### Problem to solve
Before you write out the listing, remove the pictures; everything else stays exactly as it is.

### Data provided
-- Opening Marker --

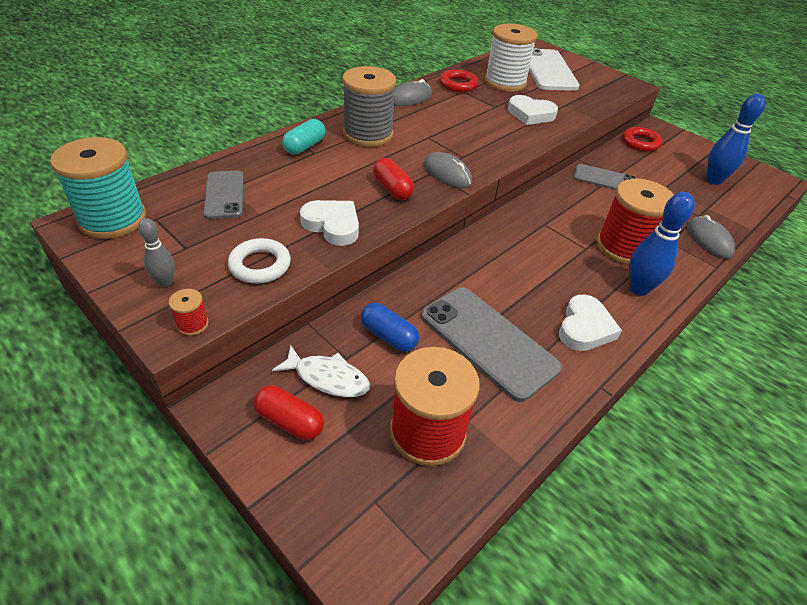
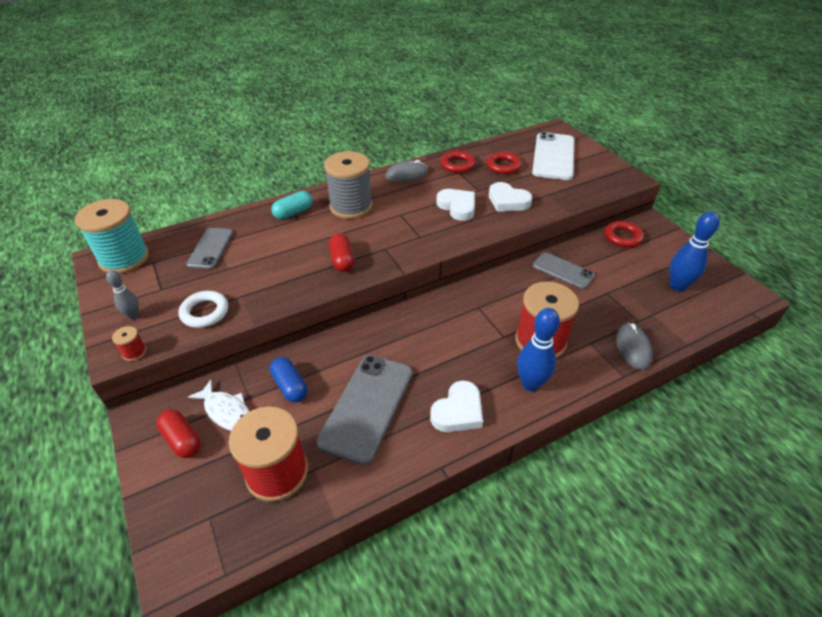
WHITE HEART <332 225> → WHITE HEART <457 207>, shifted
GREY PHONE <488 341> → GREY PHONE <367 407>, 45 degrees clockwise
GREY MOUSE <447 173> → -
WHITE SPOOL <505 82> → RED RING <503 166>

-- Closing Marker --

### Answer to this exercise
WHITE HEART <332 225> → WHITE HEART <457 207>, shifted
GREY PHONE <488 341> → GREY PHONE <367 407>, 45 degrees clockwise
GREY MOUSE <447 173> → -
WHITE SPOOL <505 82> → RED RING <503 166>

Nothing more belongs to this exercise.